**Exercise aim**
Find the line with "white 1x3 brick" in the entries below, then reproduce it and every line after it down to and including the line with "cyan 1x2 brick", exactly.

**Stored items**
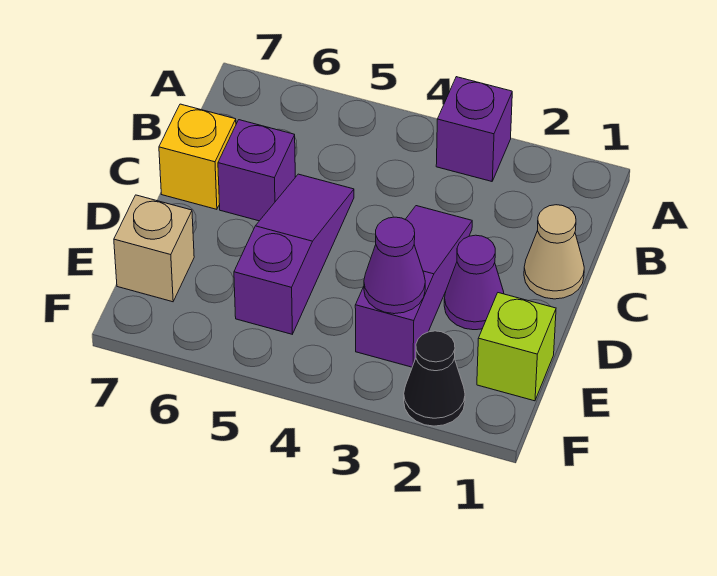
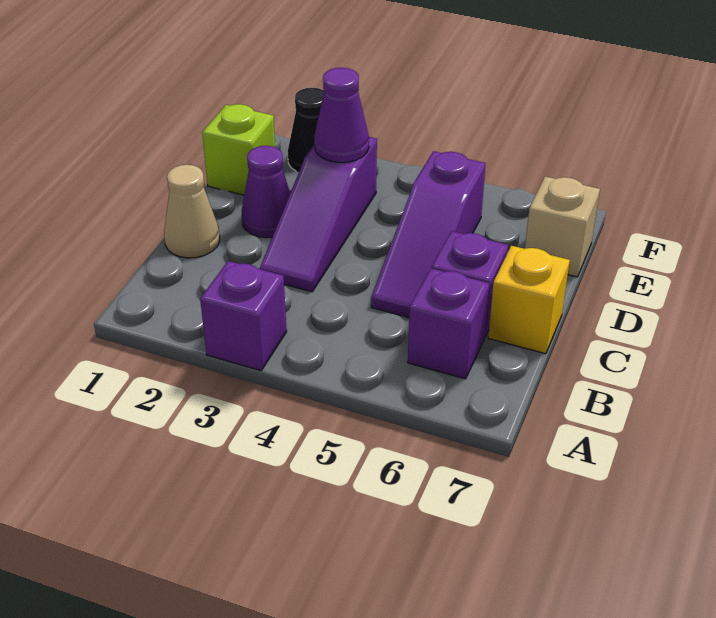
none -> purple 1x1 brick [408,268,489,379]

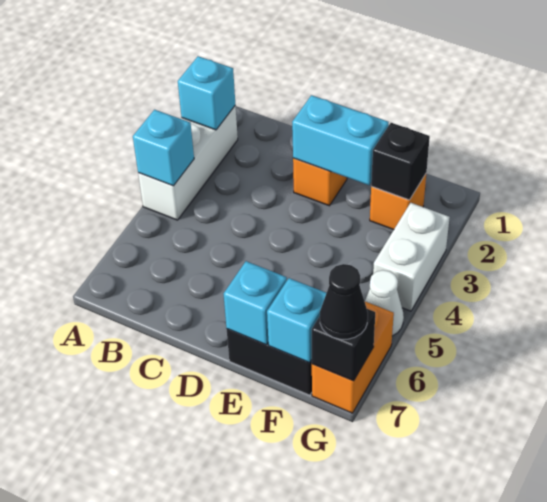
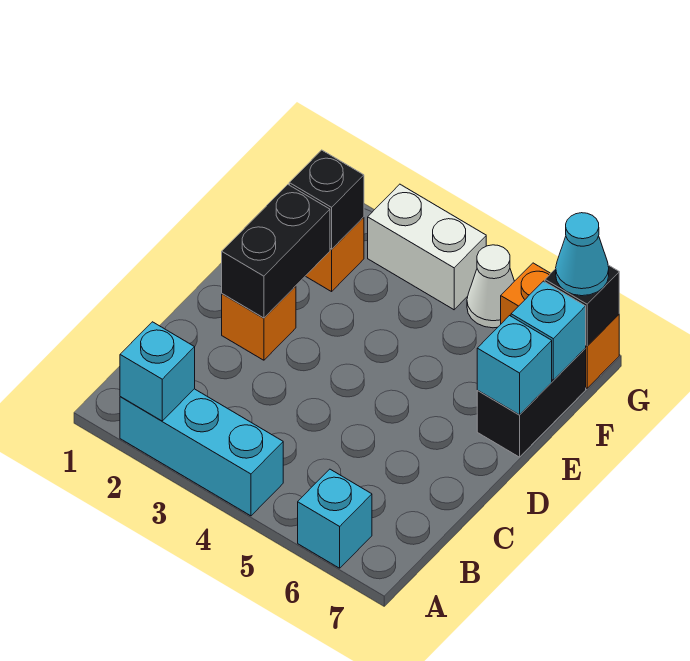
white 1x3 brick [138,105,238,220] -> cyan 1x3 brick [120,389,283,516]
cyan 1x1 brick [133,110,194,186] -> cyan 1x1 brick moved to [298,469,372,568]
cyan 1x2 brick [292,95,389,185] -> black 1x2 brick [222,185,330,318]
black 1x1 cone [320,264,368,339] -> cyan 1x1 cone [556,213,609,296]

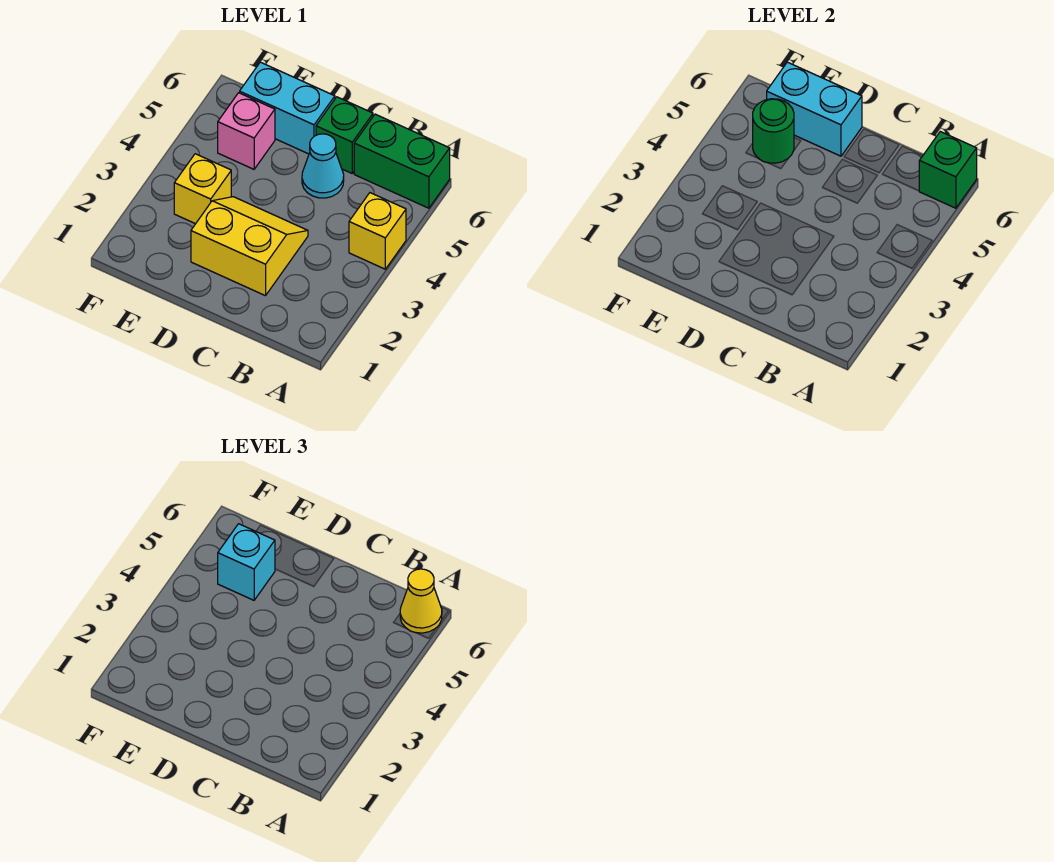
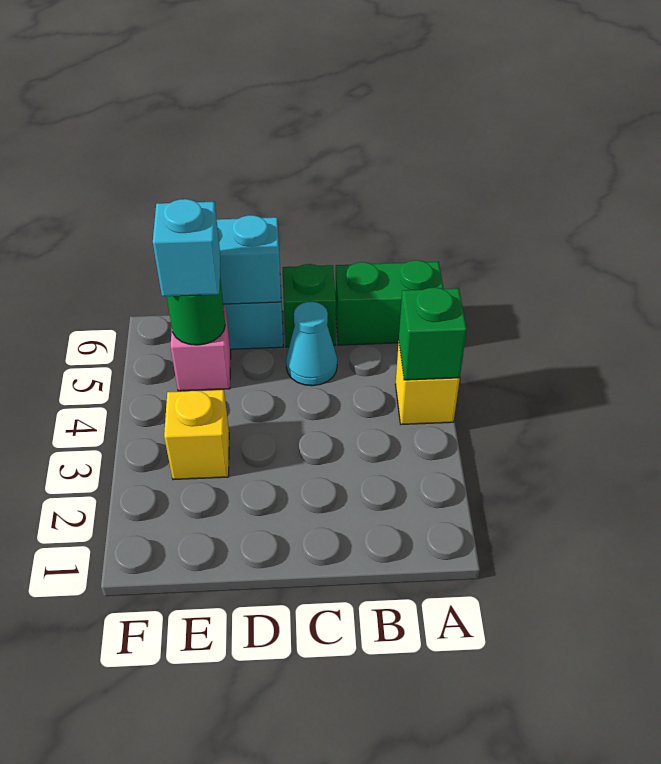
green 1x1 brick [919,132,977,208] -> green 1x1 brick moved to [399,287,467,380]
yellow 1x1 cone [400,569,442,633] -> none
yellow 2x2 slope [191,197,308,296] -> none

**Written reply**
white 1x3 brick [138,105,238,220] -> cyan 1x3 brick [120,389,283,516]
cyan 1x1 brick [133,110,194,186] -> cyan 1x1 brick moved to [298,469,372,568]
cyan 1x2 brick [292,95,389,185] -> black 1x2 brick [222,185,330,318]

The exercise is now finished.